#### THE PROBLEM:
Would you reproduce exactly the lines below from the one holding "HALL1 pin OUT: D10 -> D12" through the one holding "RADIO pin CSN: B5 -> A11", inclusive, and no others?

#### EXERCISE INPUTS:
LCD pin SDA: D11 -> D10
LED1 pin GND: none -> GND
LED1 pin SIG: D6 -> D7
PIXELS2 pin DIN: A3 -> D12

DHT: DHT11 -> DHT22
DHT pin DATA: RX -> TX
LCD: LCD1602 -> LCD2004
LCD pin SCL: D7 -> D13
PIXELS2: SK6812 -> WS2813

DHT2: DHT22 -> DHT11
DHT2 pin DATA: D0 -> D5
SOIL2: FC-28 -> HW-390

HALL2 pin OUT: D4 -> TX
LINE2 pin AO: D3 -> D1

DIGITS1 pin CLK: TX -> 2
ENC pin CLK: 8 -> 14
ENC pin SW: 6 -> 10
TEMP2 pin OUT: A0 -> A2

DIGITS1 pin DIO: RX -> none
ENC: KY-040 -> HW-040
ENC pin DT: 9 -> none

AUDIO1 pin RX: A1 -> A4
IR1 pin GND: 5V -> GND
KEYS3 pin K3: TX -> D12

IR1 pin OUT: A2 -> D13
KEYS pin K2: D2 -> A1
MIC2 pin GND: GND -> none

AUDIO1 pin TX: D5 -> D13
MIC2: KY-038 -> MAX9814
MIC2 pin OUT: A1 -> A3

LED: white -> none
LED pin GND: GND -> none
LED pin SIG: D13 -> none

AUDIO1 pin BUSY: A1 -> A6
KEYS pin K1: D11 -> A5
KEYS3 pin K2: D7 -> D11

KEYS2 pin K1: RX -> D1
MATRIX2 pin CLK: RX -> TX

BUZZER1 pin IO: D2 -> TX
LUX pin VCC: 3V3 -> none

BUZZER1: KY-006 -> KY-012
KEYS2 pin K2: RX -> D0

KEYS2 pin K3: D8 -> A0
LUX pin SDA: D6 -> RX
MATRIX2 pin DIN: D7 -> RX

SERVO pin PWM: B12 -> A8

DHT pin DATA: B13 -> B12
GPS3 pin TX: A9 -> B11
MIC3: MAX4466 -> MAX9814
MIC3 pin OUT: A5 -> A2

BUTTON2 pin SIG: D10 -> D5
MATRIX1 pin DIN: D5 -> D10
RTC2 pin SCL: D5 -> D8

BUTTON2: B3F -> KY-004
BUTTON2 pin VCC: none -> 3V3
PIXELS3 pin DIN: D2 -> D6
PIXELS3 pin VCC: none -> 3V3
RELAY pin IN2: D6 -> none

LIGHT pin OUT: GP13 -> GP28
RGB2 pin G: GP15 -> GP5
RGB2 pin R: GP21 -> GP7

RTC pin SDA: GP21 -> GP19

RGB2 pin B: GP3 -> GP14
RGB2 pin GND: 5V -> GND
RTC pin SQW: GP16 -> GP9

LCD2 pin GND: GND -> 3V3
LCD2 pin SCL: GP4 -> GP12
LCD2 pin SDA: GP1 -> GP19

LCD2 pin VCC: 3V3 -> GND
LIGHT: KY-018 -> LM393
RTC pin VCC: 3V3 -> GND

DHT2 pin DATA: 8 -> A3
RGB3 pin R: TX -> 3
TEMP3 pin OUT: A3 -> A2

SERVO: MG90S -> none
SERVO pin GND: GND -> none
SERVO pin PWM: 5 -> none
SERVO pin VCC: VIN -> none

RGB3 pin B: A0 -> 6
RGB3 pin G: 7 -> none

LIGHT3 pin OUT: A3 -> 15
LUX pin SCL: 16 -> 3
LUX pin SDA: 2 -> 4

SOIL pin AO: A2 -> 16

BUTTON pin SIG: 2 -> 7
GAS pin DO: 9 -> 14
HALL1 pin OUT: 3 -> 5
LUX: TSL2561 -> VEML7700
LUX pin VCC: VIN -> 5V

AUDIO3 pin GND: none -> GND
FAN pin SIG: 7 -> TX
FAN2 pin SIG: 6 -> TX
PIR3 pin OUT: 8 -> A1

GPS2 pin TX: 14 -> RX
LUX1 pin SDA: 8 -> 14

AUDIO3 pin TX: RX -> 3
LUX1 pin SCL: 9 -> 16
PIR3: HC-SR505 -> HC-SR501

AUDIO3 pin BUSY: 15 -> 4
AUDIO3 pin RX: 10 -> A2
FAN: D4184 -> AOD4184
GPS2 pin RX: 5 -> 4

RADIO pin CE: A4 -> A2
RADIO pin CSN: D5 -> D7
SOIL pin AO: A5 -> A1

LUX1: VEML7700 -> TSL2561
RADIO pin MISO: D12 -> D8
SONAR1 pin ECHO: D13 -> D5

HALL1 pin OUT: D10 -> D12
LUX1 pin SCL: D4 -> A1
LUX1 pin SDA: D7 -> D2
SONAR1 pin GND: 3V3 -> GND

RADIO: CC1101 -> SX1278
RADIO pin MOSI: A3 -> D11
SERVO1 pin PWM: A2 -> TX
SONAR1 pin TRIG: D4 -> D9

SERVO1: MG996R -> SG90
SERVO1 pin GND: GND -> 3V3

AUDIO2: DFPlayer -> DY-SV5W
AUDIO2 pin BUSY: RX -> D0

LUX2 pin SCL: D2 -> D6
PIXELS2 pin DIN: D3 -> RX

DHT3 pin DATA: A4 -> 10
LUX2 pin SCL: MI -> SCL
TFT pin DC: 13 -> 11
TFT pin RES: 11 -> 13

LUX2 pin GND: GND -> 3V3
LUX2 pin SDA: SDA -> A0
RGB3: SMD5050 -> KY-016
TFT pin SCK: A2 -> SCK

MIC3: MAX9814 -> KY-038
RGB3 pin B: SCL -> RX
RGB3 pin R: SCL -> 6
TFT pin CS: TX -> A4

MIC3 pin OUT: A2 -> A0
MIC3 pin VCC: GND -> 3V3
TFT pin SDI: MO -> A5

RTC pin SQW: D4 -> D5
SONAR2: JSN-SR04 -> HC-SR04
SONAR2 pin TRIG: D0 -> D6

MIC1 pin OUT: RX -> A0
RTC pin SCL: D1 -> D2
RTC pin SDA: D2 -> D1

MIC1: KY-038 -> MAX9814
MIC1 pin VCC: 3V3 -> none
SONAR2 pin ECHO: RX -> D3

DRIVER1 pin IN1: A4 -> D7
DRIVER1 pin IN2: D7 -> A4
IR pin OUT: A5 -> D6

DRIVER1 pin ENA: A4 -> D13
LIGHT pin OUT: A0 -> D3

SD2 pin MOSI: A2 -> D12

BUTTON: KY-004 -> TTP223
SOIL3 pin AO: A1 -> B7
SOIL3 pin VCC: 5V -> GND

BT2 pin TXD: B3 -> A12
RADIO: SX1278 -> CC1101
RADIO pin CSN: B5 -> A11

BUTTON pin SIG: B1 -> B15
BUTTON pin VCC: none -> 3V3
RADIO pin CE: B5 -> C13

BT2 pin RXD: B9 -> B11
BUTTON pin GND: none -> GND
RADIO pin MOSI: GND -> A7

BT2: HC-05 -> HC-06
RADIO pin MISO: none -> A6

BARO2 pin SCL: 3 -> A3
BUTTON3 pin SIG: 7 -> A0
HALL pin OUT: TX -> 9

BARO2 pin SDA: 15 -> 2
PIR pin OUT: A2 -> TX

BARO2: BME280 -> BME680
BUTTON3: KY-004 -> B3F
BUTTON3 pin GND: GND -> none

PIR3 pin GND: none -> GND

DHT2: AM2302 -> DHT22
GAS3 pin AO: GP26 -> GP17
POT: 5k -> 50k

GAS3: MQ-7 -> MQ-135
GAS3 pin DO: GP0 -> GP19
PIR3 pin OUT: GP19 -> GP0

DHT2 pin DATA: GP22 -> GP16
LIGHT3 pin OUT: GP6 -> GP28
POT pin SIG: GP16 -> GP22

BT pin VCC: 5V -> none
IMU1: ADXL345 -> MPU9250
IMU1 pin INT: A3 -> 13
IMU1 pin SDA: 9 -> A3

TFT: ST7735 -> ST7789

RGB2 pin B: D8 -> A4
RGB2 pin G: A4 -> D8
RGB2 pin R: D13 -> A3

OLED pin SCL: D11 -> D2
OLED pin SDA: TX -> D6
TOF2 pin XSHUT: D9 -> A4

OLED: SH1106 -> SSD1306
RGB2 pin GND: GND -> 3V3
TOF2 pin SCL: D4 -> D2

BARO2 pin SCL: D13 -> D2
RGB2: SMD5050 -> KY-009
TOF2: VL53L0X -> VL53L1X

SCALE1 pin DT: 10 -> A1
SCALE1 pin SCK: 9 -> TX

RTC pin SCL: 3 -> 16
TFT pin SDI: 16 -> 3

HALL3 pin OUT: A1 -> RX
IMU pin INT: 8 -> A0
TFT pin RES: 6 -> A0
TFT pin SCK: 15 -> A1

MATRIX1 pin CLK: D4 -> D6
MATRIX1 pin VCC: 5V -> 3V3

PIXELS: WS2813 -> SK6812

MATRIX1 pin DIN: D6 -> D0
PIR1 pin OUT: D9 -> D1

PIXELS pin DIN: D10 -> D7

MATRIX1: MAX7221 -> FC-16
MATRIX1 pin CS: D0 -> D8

#### COMPLETED EXERCISE:
HALL1 pin OUT: D10 -> D12
LUX1 pin SCL: D4 -> A1
LUX1 pin SDA: D7 -> D2
SONAR1 pin GND: 3V3 -> GND

RADIO: CC1101 -> SX1278
RADIO pin MOSI: A3 -> D11
SERVO1 pin PWM: A2 -> TX
SONAR1 pin TRIG: D4 -> D9

SERVO1: MG996R -> SG90
SERVO1 pin GND: GND -> 3V3

AUDIO2: DFPlayer -> DY-SV5W
AUDIO2 pin BUSY: RX -> D0

LUX2 pin SCL: D2 -> D6
PIXELS2 pin DIN: D3 -> RX

DHT3 pin DATA: A4 -> 10
LUX2 pin SCL: MI -> SCL
TFT pin DC: 13 -> 11
TFT pin RES: 11 -> 13

LUX2 pin GND: GND -> 3V3
LUX2 pin SDA: SDA -> A0
RGB3: SMD5050 -> KY-016
TFT pin SCK: A2 -> SCK

MIC3: MAX9814 -> KY-038
RGB3 pin B: SCL -> RX
RGB3 pin R: SCL -> 6
TFT pin CS: TX -> A4

MIC3 pin OUT: A2 -> A0
MIC3 pin VCC: GND -> 3V3
TFT pin SDI: MO -> A5

RTC pin SQW: D4 -> D5
SONAR2: JSN-SR04 -> HC-SR04
SONAR2 pin TRIG: D0 -> D6

MIC1 pin OUT: RX -> A0
RTC pin SCL: D1 -> D2
RTC pin SDA: D2 -> D1

MIC1: KY-038 -> MAX9814
MIC1 pin VCC: 3V3 -> none
SONAR2 pin ECHO: RX -> D3

DRIVER1 pin IN1: A4 -> D7
DRIVER1 pin IN2: D7 -> A4
IR pin OUT: A5 -> D6

DRIVER1 pin ENA: A4 -> D13
LIGHT pin OUT: A0 -> D3

SD2 pin MOSI: A2 -> D12

BUTTON: KY-004 -> TTP223
SOIL3 pin AO: A1 -> B7
SOIL3 pin VCC: 5V -> GND

BT2 pin TXD: B3 -> A12
RADIO: SX1278 -> CC1101
RADIO pin CSN: B5 -> A11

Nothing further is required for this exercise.